====== MATERIAL TO PROCESS

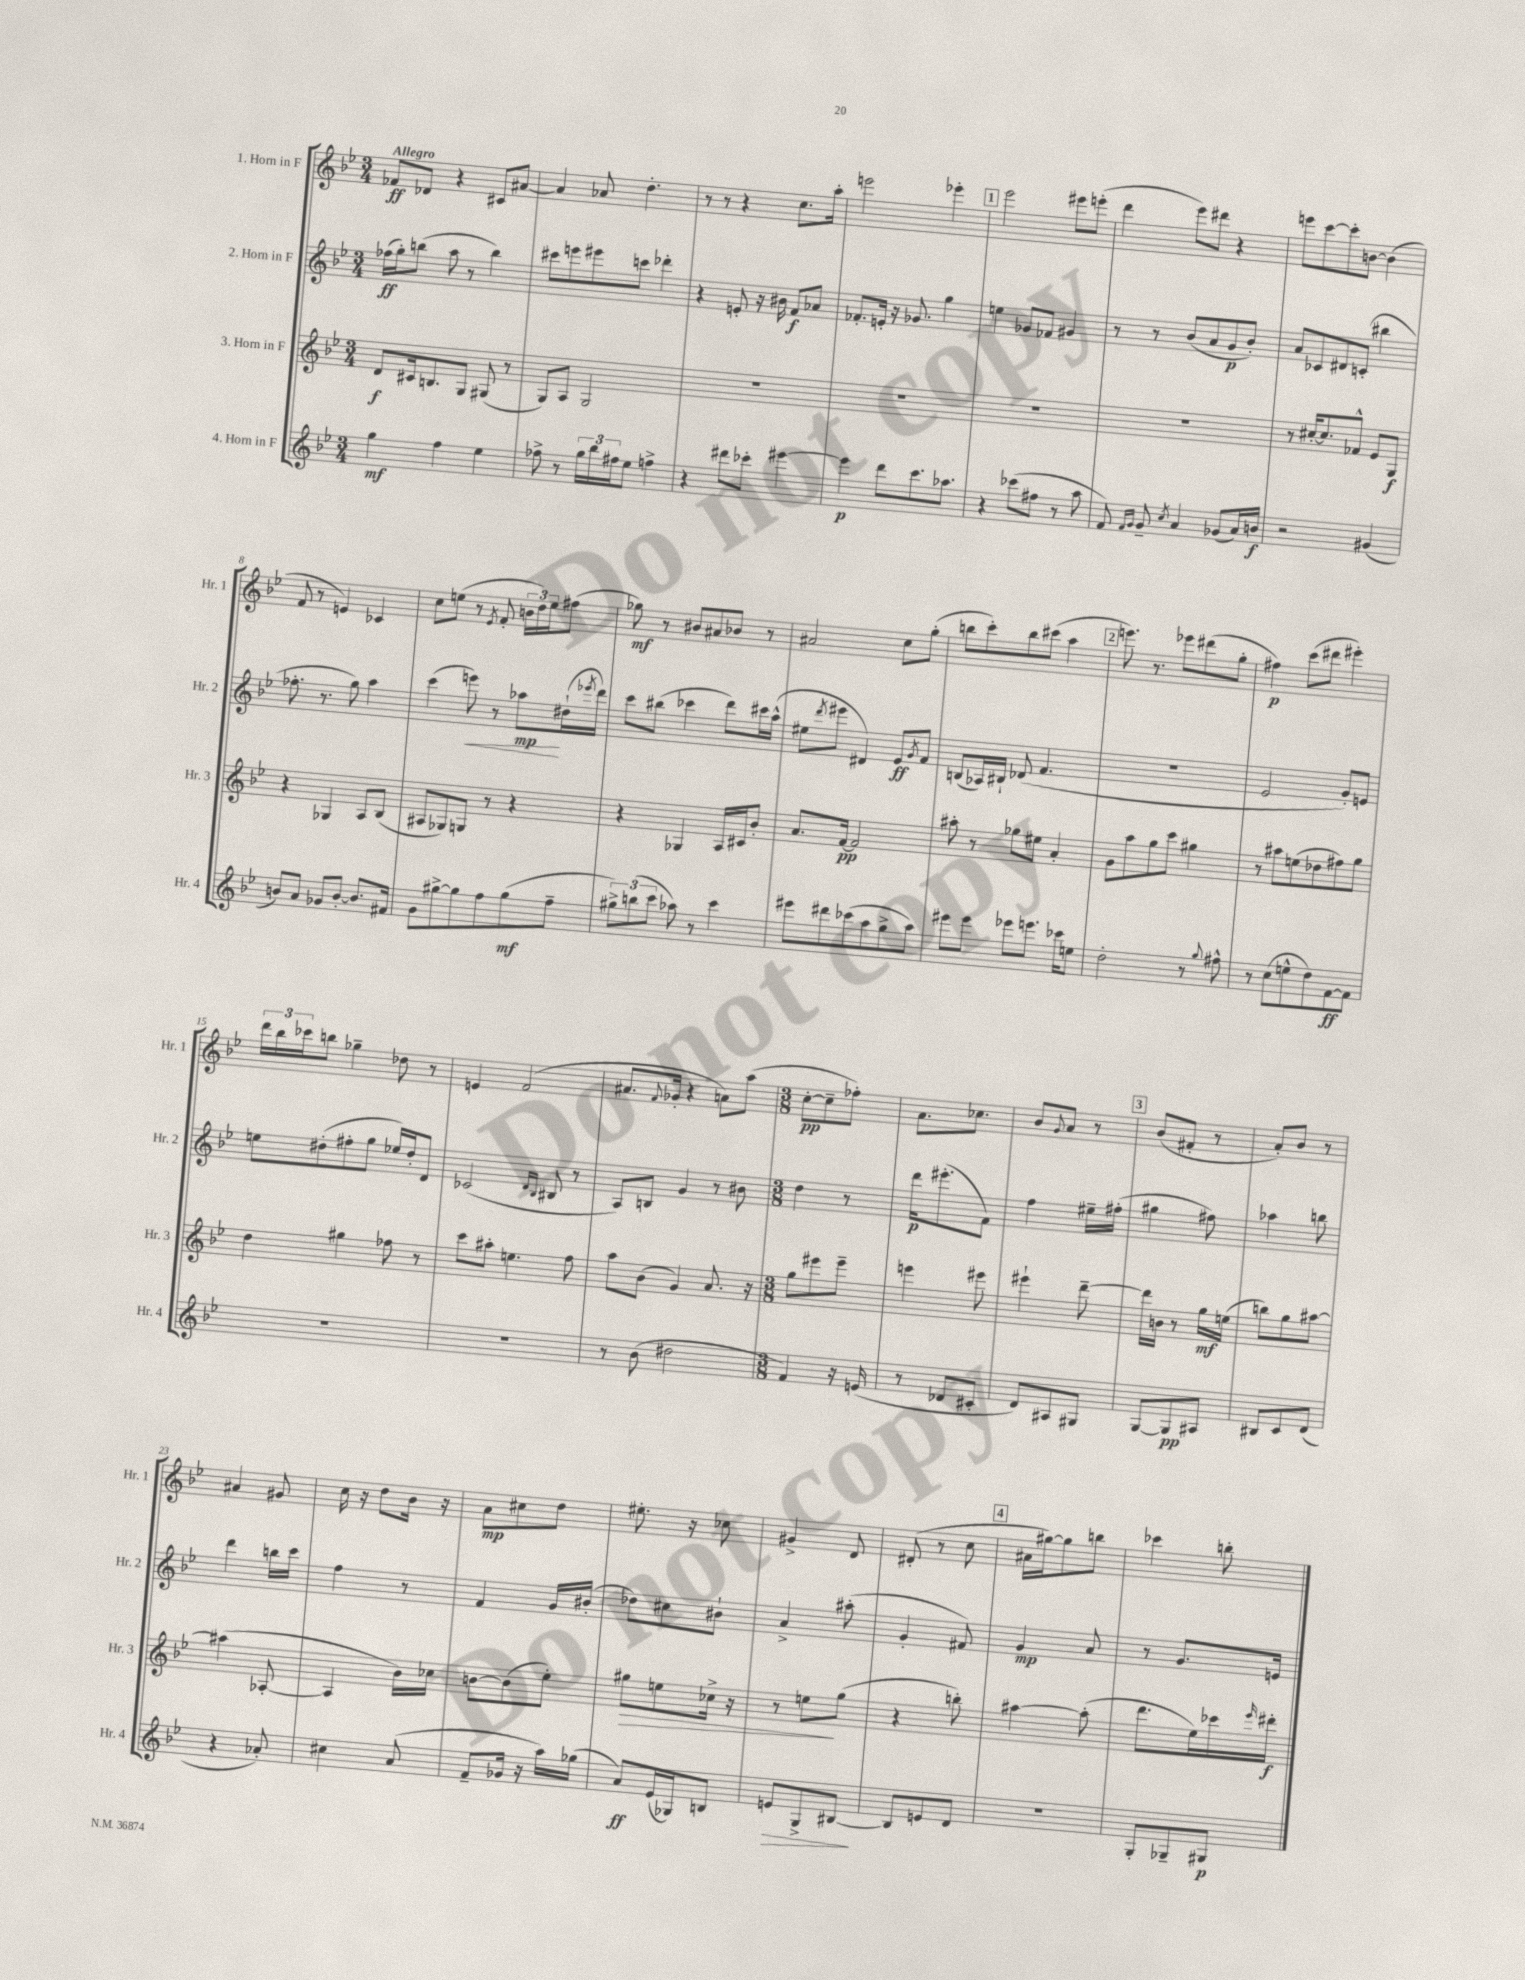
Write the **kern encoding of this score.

**kern	**kern	**kern	**kern
*staff4	*staff3	*staff2	*staff1
*clefG2	*clefG2	*clefG2	*clefG2
*k[b-e-]	*k[b-e-]	*k[b-e-]	*k[b-e-]
*M3/4	*M3/4	*M3/4	*M3/4
4gg	8d	(16ff-	8f-
.	.	16gg')	.
.	16c#	(8bb	8d-
.	8.B	.	.
4ff	.	8aa	4r
.	8G	8r	.
4ee-	(8G#	4bb)	8c#
.	8r	.	[8a#
=	=	=	=
8ff-^	8G)	8ccc#	4a#]
8r	8A	8eee	.
24gg	2G	8eee#	8a-
24bb-	.	.	.
24ff#	.	.	.
8ee-	.	8ccc	4.dd'
4ff^	.	4ddd-'	.
=	=	=	=
4r	2.r	4r	8r
.	.	.	8r
8ddd#	.	8e'	4r
8ccc-'	.	16r	.
.	.	16b#	.
[4eee#	.	8f	8.cc
.	.	8a-	.
.	.	.	16aa'
=	=	=	=
4eee#]	2.r	8.f-'	2eee
.	.	16e'	.
8ddd	.	16r	.
.	.	8.g-	.
8.ccc	.	.	.
.	.	4gg	4eee-'
8.aa-	.	.	.
=	=	=	=
4r	2.r	4ee	2eee-
(8ccc-	.	8g-	.
8ff#	.	8f-	.
8r	.	4g#	8eee#
8aa	.	.	(8eee'
=	=	=	=
8f)	2.r	8r	4ddd
16qqf	.	.	.
16qqg	.	.	.
8g~	.	8r	.
8qcc	.	.	.
4a	.	(8b-	8eee-)
.	.	8a	8ddd#
(8g-	.	8g	4r
16a)	.	8b-')	.
16b	.	.	.
=	=	=	=
2r	8r	8a	8eee
.	[16cc#'	8c-	[8ccc
.	8.cc#]	.	.
.	.	8d#	8ccc']
.	8f-^^	(8c'	[8b
(4g#	8e-	4bb#	(4b]
.	8G	.	.
=	=	=	=
8b)	4r	8.ff-'	8f
8a	.	.	8r
.	.	8.r	.
8g-	4G-	.	4e)
[8b'	.	8gg)	.
8.b]	8A	4aa	4c-
.	(8B-	.	.
16f#	.	.	.
=	=	=	=
8g	8A#	(4ccc	8cc
[8gg#^	8G-)	.	(8ee
8gg#]	8G	8eee)	8r
.	.	.	8qe-
8ff	8r	8r	8f'
(8gg#	4r	8aa-	24b
.	.	.	24dd)
.	.	.	24ee
8ff~	.	(16dd#`	(8ff#
.	.	8qeee-	.
.	.	16ddd)	.
=	=	=	=
12gg#^)	4r	8ccc	8gg-)
(12bb	.	.	.
.	.	(8bb#	8r
12ccc	.	.	.
8aa-)	4G-	4ccc-	8b#
8r	.	.	8a#
4ccc	16A	8ddd)	8b-
.	16c#	.	.
.	8b-'	16ccc#	8r
.	.	(16aa^^	.
=	=	=	=
8eee#	8.a	8ee#	2a#
.	.	8qddd	.
8ddd#	.	8eee#	.
.	[16f	.	.
(8ccc-	2f]	4d#)	.
8aa	.	.	.
8gg^	.	8e-	8cc
.	.	8qg	.
8aa)	.	8f	(8gg'
=	=	=	=
8eee#	8aa#'	(8B	8bb
8eee#	8r	16A-)	8ccc')
.	.	16B#`	.
8eee-	8gg-	(8d-	8bb
8.eee	8ee#	4.f	(8ccc#
.	4a'	.	4aa
16ccc-	.	.	.
8ee	.	.	.
=	=	=	=
2dd'	8g	2.r	8.eee)
.	8aa	.	.
.	.	.	8.r
.	8gg	.	.
.	8ccc	.	8eee-
8r	4gg#	.	(8ddd#
8qqgg	.	.	.
8ff#^^	.	.	8gg'
=	=	=	=
8r	8r	2e-	4ff#)
(8cc	8aa#	.	.
8ee^^	(8ee	.	(8ccc
8dd)	8dd-	.	8ddd#
[8f	8ff#)	8g')	4eee#')
8f]	8gg	8e	.
=	=	=	=
2.r	4dd	8ee	24ddd
.	.	.	24bb-
.	.	.	24ccc-
.	.	(8dd#'	8bb
.	4gg#	8ff#'	4gg-~
.	.	8gg	.
.	8ff-	16ee-)	8dd-
.	.	16dd#'	.
.	8r	8d	8r
=	=	=	=
2.r	8ccc	(2c-	4e
.	8aa#'	.	.
.	4.ee	.	(2f
.	.	16qqd	.
.	.	16qqB-	.
.	.	8B#	.
.	8ff	8r	.
=	=	=	=
8r	8aa	8A)	8.a#
(8b-	(8b-	8B	.
.	.	.	8qqf
.	.	.	16g-'
2dd#	4g)	4g	4r
.	8.a	8r	8a)
.	.	8b#	(8aa
.	16r	.	.
=	=	=	=
*M3/8	*M3/8	*M3/8	*M3/8
4f)	8gg	4dd	[8cc'
.	8eee#	.	8cc~]
16r	8eee#~	8r	8ff-')
(16e	.	.	.
=	=	=	=
8r	4eee	16ddd	8.a
.	.	(8.eee#'	.
8d-	.	.	.
.	.	.	8.cc-
8c#'	8eee#	8f)	.
=	=	=	=
8d)	4eee#`	4ff	8b-
.	.	.	8qqg
8A#	.	.	8a
8G#	[8ddd~	16ee#~	8r
.	.	(16ff#'	.
=	=	=	=
[8G	16ddd]	4gg#	(8b-
.	16b	.	.
8G]	8r	.	8f#'
8A#	16gg	8ff#)	8r
.	(16ee	.	.
=	=	=	=
8B#	8bb)	4aa-	8a')
8c	8gg	.	8b-
(8d	[8aa#	8bb	8r
=	=	=	=
4r	(4aa#]	4ddd	4a#
8a-')	[8A-'	16bb	8g#
.	.	16ccc	.
=	=	=	=
4cc#	4A-]	4ff	16cc
.	.	.	16r
.	.	.	8dd
(8a	16b-)	8r	16b-
.	16cc-	.	16r
=	=	=	=
8f~	[8b	4f	8a
16g-	(8b]	.	8cc#
16r	.	.	.
16aa)	8ee-')	16g	8dd
(16gg-	.	(16b#'	.
=	=	=	=
8a)	8gg#	8dd-)	8.ee#'
(16e-	8ee	8cc#	.
16G-)	.	.	16r
8B	16cc-^	8b#`	8cc-
.	16r	.	.
=	=	=	=
8e	8r	4a^	4g#^
8G^	8ee	.	.
[8B#	(8gg	(8aa#'	8d
=	=	=	=
8B#]	4r	4g'	(8d#'
8e	.	.	8r
8d	8bb')	8f#)	8cc
=	=	=	=
4.r	[4aa#	4g	16a#
.	.	.	[16gg#)
.	.	.	8gg#]
.	(8aa#']	8a	8bb
=	=	=	=
8G'	8.ddd	8r	4ccc-
8G-~	.	8.g	.
.	16ee-)	.	.
8G#	16ccc-	.	8bb'
.	16qqeee-	.	.
.	16ddd#'	16e	.
==	==	==	==
*-	*-	*-	*-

============

Which lines in the data above contain the string "kern", with case counting? Collect each of those lines and copy it out in full.

» EXERCISE OUTPUT
Write the **kern encoding of this score.
**kern	**kern	**kern	**kern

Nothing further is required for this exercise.